> [PROBLEM REQUIREMENTS] Rewrite the lines of the listing from the one containing "sub-24 m fragments." down to the one containing "road 1 (residential): [(511,441),(22,369)]", replacing "Omit" with "Exclude" and leaving everything else unchanged.

* Begin *

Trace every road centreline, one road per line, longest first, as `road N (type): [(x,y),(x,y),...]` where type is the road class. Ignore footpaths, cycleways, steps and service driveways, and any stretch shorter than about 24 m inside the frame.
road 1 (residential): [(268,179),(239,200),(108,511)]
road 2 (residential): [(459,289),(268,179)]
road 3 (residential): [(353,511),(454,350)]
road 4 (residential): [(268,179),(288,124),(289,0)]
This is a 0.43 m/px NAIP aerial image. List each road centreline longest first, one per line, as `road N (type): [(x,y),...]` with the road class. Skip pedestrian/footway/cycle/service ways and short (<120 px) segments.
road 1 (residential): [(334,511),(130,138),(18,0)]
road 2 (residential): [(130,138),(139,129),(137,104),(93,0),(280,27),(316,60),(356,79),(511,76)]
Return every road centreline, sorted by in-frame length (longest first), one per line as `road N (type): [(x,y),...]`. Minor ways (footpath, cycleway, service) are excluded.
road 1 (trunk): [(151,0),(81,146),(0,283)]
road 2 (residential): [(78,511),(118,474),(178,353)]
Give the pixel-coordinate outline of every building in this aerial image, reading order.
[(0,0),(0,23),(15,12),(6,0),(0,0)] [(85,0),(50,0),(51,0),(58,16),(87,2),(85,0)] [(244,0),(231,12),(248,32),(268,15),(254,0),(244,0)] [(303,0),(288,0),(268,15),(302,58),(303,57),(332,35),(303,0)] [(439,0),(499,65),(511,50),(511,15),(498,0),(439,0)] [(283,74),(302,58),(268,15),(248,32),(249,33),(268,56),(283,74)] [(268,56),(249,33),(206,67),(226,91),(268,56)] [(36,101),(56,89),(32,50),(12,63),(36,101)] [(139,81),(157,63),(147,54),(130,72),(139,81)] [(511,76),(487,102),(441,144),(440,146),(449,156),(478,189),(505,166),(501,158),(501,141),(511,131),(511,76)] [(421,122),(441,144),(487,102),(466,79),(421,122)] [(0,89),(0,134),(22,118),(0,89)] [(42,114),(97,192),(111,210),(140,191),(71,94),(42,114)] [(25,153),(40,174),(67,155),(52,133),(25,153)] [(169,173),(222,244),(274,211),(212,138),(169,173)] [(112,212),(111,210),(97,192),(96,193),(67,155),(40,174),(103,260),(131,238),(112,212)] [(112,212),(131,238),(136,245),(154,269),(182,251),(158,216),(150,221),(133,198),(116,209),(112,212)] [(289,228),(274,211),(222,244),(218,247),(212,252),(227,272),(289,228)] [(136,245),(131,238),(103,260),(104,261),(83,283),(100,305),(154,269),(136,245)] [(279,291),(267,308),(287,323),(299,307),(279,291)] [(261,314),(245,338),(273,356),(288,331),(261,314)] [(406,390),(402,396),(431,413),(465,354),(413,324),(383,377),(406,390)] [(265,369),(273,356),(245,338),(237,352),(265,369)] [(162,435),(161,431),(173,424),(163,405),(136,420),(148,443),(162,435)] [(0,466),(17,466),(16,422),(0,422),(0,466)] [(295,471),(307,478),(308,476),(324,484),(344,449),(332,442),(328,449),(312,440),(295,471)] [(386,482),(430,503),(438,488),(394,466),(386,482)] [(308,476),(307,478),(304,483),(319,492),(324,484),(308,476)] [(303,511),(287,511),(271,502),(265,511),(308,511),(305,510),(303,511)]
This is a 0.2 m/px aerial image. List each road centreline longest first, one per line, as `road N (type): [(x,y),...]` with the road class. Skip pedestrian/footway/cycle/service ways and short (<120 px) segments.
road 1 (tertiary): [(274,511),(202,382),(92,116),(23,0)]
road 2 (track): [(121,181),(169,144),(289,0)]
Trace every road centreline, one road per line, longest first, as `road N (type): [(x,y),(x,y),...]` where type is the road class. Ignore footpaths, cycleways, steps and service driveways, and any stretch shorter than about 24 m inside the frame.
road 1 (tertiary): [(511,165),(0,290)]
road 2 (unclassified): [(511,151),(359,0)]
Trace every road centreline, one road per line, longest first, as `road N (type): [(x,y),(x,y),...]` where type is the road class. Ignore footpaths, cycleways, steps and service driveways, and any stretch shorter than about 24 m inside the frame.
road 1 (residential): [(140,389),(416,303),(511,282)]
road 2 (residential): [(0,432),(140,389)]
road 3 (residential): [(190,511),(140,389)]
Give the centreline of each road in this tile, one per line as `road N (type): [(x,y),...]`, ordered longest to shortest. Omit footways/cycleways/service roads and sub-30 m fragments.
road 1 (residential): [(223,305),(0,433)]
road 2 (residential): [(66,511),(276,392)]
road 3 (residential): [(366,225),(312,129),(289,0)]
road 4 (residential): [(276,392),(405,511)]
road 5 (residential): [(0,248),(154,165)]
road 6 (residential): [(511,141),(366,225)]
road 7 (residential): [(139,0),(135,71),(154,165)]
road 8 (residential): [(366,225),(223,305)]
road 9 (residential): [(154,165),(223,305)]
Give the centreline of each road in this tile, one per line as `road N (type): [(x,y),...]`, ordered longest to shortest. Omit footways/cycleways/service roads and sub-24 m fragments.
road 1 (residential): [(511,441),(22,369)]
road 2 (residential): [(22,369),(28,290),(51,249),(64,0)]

* End *

> [EXERCISE OUTPUT]
Give the centreline of each road in this tile, one per line as `road N (type): [(x,y),...]`, ordered longest to shortest. Exclude footways/cycleways/service roads and sub-24 m fragments.
road 1 (residential): [(511,441),(22,369)]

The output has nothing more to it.